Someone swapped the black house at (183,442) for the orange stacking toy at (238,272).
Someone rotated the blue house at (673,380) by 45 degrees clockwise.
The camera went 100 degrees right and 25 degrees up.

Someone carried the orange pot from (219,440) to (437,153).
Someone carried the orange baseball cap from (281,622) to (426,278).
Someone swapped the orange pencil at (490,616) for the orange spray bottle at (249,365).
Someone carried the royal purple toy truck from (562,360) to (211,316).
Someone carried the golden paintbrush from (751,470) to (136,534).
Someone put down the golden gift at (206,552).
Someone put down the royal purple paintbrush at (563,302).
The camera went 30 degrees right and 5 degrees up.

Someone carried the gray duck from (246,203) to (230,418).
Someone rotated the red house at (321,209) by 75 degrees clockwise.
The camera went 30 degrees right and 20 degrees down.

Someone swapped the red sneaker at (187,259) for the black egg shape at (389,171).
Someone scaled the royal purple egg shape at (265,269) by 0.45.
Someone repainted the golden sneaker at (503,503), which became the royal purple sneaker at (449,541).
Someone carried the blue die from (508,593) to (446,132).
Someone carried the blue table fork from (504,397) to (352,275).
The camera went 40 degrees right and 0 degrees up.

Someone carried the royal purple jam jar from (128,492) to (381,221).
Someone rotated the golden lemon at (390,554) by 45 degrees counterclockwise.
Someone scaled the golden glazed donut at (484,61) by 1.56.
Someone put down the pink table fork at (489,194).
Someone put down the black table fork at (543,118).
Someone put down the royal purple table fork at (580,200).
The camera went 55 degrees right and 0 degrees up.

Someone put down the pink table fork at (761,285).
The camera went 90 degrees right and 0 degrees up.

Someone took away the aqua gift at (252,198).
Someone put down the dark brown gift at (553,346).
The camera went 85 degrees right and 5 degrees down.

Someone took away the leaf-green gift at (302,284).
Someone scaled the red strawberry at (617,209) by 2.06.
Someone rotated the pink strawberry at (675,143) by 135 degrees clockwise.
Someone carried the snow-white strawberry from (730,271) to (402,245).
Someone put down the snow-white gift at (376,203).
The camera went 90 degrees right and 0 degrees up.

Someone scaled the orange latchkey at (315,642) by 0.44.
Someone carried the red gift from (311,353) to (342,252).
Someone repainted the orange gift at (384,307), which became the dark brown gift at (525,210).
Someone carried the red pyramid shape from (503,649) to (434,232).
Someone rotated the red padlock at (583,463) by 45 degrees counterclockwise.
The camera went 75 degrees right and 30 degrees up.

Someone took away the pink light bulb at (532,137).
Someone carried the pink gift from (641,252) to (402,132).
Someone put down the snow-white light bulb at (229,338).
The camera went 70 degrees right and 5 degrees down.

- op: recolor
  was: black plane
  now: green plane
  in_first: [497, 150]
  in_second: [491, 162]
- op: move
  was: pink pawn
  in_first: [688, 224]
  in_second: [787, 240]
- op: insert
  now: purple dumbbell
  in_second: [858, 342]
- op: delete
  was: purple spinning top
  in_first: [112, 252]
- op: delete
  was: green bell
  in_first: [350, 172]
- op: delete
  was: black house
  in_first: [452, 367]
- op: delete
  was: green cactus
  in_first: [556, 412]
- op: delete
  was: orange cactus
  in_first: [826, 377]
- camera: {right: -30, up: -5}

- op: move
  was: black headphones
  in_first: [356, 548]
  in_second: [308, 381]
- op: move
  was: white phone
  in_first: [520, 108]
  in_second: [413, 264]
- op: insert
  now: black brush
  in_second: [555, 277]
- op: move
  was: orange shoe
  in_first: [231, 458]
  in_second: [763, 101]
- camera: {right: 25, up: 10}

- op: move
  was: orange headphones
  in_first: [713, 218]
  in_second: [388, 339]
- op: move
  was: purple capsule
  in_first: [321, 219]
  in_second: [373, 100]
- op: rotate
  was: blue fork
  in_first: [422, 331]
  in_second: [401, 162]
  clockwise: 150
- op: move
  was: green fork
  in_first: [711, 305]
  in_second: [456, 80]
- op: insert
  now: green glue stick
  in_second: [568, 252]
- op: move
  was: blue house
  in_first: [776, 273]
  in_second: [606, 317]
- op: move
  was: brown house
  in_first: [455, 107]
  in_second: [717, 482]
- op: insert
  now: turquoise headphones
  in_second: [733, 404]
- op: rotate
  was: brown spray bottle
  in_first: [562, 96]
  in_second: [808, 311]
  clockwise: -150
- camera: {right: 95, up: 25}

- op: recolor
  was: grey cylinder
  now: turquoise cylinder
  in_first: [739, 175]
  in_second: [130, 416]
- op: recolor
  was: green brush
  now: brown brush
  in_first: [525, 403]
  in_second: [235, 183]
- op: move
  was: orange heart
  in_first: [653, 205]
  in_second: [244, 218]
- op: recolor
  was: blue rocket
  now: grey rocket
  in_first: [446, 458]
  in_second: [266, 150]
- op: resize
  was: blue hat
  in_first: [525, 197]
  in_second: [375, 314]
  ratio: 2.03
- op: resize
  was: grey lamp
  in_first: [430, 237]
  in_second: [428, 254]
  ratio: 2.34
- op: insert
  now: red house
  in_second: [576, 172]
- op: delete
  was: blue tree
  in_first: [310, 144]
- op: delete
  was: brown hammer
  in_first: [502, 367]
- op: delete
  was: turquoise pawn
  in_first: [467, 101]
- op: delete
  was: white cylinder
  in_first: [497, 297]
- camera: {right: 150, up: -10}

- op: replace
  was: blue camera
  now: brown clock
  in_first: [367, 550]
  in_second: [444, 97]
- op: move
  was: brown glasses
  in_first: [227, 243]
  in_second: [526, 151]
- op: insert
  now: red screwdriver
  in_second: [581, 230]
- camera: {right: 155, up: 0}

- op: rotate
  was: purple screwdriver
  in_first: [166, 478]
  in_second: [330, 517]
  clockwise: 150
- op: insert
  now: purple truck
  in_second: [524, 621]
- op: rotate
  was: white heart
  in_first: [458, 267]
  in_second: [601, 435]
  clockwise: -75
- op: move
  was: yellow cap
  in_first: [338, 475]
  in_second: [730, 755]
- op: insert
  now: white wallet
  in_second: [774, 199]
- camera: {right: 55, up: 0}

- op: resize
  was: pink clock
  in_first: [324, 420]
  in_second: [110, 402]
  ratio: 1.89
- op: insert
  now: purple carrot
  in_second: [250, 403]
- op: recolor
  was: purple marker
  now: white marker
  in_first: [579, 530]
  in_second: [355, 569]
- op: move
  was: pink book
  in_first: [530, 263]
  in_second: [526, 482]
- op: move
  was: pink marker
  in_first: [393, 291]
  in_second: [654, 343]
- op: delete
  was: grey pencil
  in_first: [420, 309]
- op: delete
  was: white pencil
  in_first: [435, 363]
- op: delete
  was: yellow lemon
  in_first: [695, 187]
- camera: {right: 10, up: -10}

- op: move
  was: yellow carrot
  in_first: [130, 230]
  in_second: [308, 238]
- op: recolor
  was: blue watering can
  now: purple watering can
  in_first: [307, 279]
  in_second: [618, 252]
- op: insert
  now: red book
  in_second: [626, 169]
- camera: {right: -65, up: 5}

> [EXERCISE DIRECTIONS]:
From the first line to the last, return the data exactly.

> [RESPONSE FOR THIS EXERCISE]:
Someone swapped the black house at (183,442) for the orange stacking toy at (238,272).
Someone rotated the blue house at (673,380) by 45 degrees clockwise.
The camera went 100 degrees right and 25 degrees up.

Someone carried the orange pot from (219,440) to (437,153).
Someone carried the orange baseball cap from (281,622) to (426,278).
Someone swapped the orange pencil at (490,616) for the orange spray bottle at (249,365).
Someone carried the royal purple toy truck from (562,360) to (211,316).
Someone carried the golden paintbrush from (751,470) to (136,534).
Someone put down the golden gift at (206,552).
Someone put down the royal purple paintbrush at (563,302).
The camera went 30 degrees right and 5 degrees up.

Someone carried the gray duck from (246,203) to (230,418).
Someone rotated the red house at (321,209) by 75 degrees clockwise.
The camera went 30 degrees right and 20 degrees down.

Someone swapped the red sneaker at (187,259) for the black egg shape at (389,171).
Someone scaled the royal purple egg shape at (265,269) by 0.45.
Someone repainted the golden sneaker at (503,503), which became the royal purple sneaker at (449,541).
Someone carried the blue die from (508,593) to (446,132).
Someone carried the blue table fork from (504,397) to (352,275).
The camera went 40 degrees right and 0 degrees up.

Someone carried the royal purple jam jar from (128,492) to (381,221).
Someone rotated the golden lemon at (390,554) by 45 degrees counterclockwise.
Someone scaled the golden glazed donut at (484,61) by 1.56.
Someone put down the pink table fork at (489,194).
Someone put down the black table fork at (543,118).
Someone put down the royal purple table fork at (580,200).
The camera went 55 degrees right and 0 degrees up.

Someone put down the pink table fork at (761,285).
The camera went 90 degrees right and 0 degrees up.

Someone took away the aqua gift at (252,198).
Someone put down the dark brown gift at (553,346).
The camera went 85 degrees right and 5 degrees down.

Someone took away the leaf-green gift at (302,284).
Someone scaled the red strawberry at (617,209) by 2.06.
Someone rotated the pink strawberry at (675,143) by 135 degrees clockwise.
Someone carried the snow-white strawberry from (730,271) to (402,245).
Someone put down the snow-white gift at (376,203).
The camera went 90 degrees right and 0 degrees up.

Someone scaled the orange latchkey at (315,642) by 0.44.
Someone carried the red gift from (311,353) to (342,252).
Someone repainted the orange gift at (384,307), which became the dark brown gift at (525,210).
Someone carried the red pyramid shape from (503,649) to (434,232).
Someone rotated the red padlock at (583,463) by 45 degrees counterclockwise.
The camera went 75 degrees right and 30 degrees up.

Someone took away the pink light bulb at (532,137).
Someone carried the pink gift from (641,252) to (402,132).
Someone put down the snow-white light bulb at (229,338).
The camera went 70 degrees right and 5 degrees down.

- op: recolor
  was: black plane
  now: green plane
  in_first: [497, 150]
  in_second: [491, 162]
- op: move
  was: pink pawn
  in_first: [688, 224]
  in_second: [787, 240]
- op: insert
  now: purple dumbbell
  in_second: [858, 342]
- op: delete
  was: purple spinning top
  in_first: [112, 252]
- op: delete
  was: green bell
  in_first: [350, 172]
- op: delete
  was: black house
  in_first: [452, 367]
- op: delete
  was: green cactus
  in_first: [556, 412]
- op: delete
  was: orange cactus
  in_first: [826, 377]
- camera: {right: -30, up: -5}

- op: move
  was: black headphones
  in_first: [356, 548]
  in_second: [308, 381]
- op: move
  was: white phone
  in_first: [520, 108]
  in_second: [413, 264]
- op: insert
  now: black brush
  in_second: [555, 277]
- op: move
  was: orange shoe
  in_first: [231, 458]
  in_second: [763, 101]
- camera: {right: 25, up: 10}

- op: move
  was: orange headphones
  in_first: [713, 218]
  in_second: [388, 339]
- op: move
  was: purple capsule
  in_first: [321, 219]
  in_second: [373, 100]
- op: rotate
  was: blue fork
  in_first: [422, 331]
  in_second: [401, 162]
  clockwise: 150
- op: move
  was: green fork
  in_first: [711, 305]
  in_second: [456, 80]
- op: insert
  now: green glue stick
  in_second: [568, 252]
- op: move
  was: blue house
  in_first: [776, 273]
  in_second: [606, 317]
- op: move
  was: brown house
  in_first: [455, 107]
  in_second: [717, 482]
- op: insert
  now: turquoise headphones
  in_second: [733, 404]
- op: rotate
  was: brown spray bottle
  in_first: [562, 96]
  in_second: [808, 311]
  clockwise: -150
- camera: {right: 95, up: 25}

- op: recolor
  was: grey cylinder
  now: turquoise cylinder
  in_first: [739, 175]
  in_second: [130, 416]
- op: recolor
  was: green brush
  now: brown brush
  in_first: [525, 403]
  in_second: [235, 183]
- op: move
  was: orange heart
  in_first: [653, 205]
  in_second: [244, 218]
- op: recolor
  was: blue rocket
  now: grey rocket
  in_first: [446, 458]
  in_second: [266, 150]
- op: resize
  was: blue hat
  in_first: [525, 197]
  in_second: [375, 314]
  ratio: 2.03
- op: resize
  was: grey lamp
  in_first: [430, 237]
  in_second: [428, 254]
  ratio: 2.34
- op: insert
  now: red house
  in_second: [576, 172]
- op: delete
  was: blue tree
  in_first: [310, 144]
- op: delete
  was: brown hammer
  in_first: [502, 367]
- op: delete
  was: turquoise pawn
  in_first: [467, 101]
- op: delete
  was: white cylinder
  in_first: [497, 297]
- camera: {right: 150, up: -10}

- op: replace
  was: blue camera
  now: brown clock
  in_first: [367, 550]
  in_second: [444, 97]
- op: move
  was: brown glasses
  in_first: [227, 243]
  in_second: [526, 151]
- op: insert
  now: red screwdriver
  in_second: [581, 230]
- camera: {right: 155, up: 0}

- op: rotate
  was: purple screwdriver
  in_first: [166, 478]
  in_second: [330, 517]
  clockwise: 150
- op: insert
  now: purple truck
  in_second: [524, 621]
- op: rotate
  was: white heart
  in_first: [458, 267]
  in_second: [601, 435]
  clockwise: -75
- op: move
  was: yellow cap
  in_first: [338, 475]
  in_second: [730, 755]
- op: insert
  now: white wallet
  in_second: [774, 199]
- camera: {right: 55, up: 0}

- op: resize
  was: pink clock
  in_first: [324, 420]
  in_second: [110, 402]
  ratio: 1.89
- op: insert
  now: purple carrot
  in_second: [250, 403]
- op: recolor
  was: purple marker
  now: white marker
  in_first: [579, 530]
  in_second: [355, 569]
- op: move
  was: pink book
  in_first: [530, 263]
  in_second: [526, 482]
- op: move
  was: pink marker
  in_first: [393, 291]
  in_second: [654, 343]
- op: delete
  was: grey pencil
  in_first: [420, 309]
- op: delete
  was: white pencil
  in_first: [435, 363]
- op: delete
  was: yellow lemon
  in_first: [695, 187]
- camera: {right: 10, up: -10}

- op: move
  was: yellow carrot
  in_first: [130, 230]
  in_second: [308, 238]
- op: recolor
  was: blue watering can
  now: purple watering can
  in_first: [307, 279]
  in_second: [618, 252]
- op: insert
  now: red book
  in_second: [626, 169]
- camera: {right: -65, up: 5}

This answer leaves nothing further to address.